### Data supplied ###

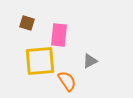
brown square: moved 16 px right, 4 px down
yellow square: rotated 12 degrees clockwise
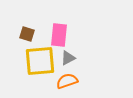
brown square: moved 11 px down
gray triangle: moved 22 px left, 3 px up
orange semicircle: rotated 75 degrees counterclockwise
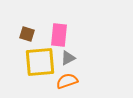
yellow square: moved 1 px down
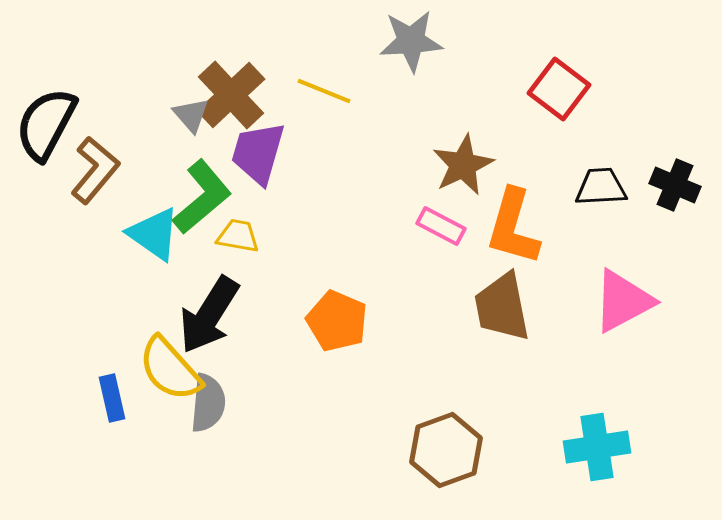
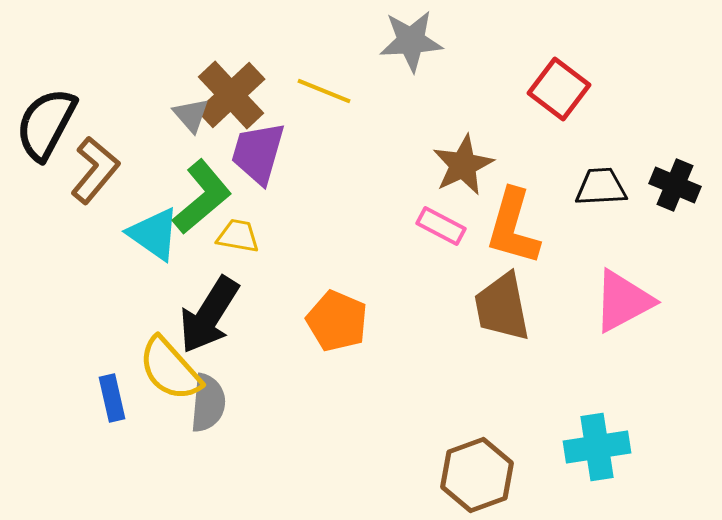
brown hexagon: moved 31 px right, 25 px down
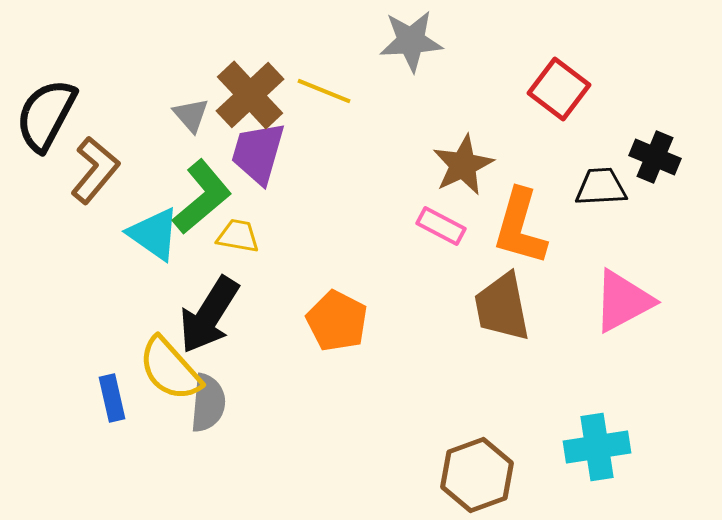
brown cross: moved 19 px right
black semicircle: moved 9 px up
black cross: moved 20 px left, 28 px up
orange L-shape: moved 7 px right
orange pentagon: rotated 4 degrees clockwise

###
### Data supplied ###

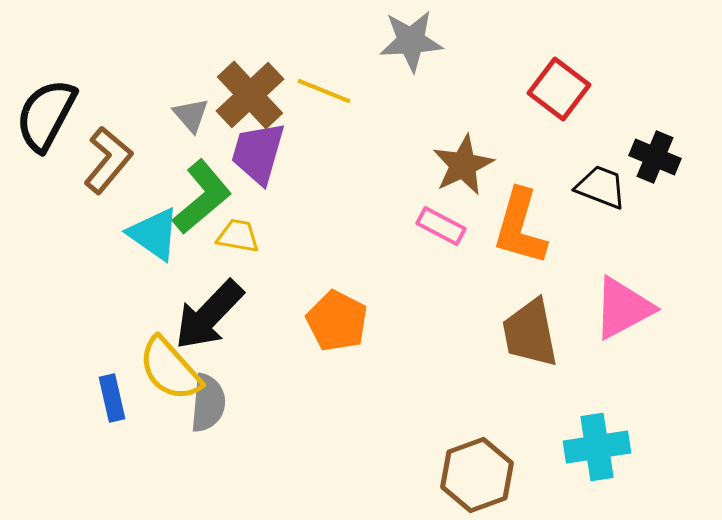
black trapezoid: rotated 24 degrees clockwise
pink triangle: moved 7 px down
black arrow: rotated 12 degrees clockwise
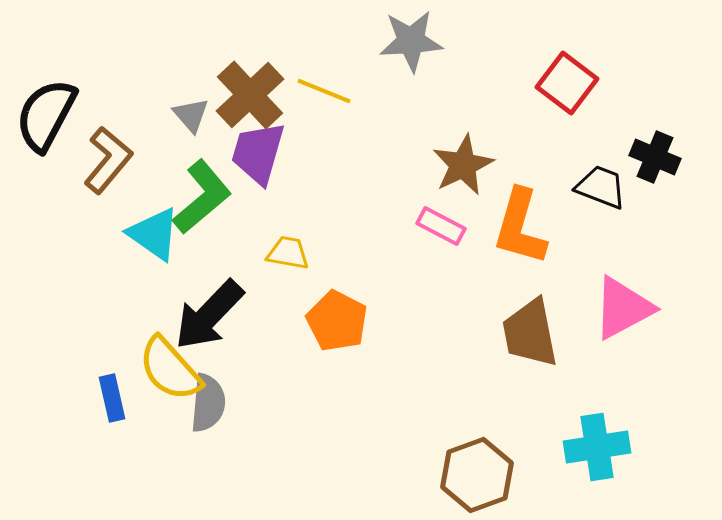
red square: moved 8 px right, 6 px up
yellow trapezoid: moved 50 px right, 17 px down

###

Problem statement: Pull out every row above that contains the word "brown". Case counts.

Completed task:
brown square: moved 16 px right, 4 px down
brown square: moved 11 px down
brown hexagon: moved 31 px right, 25 px down
brown cross: moved 19 px right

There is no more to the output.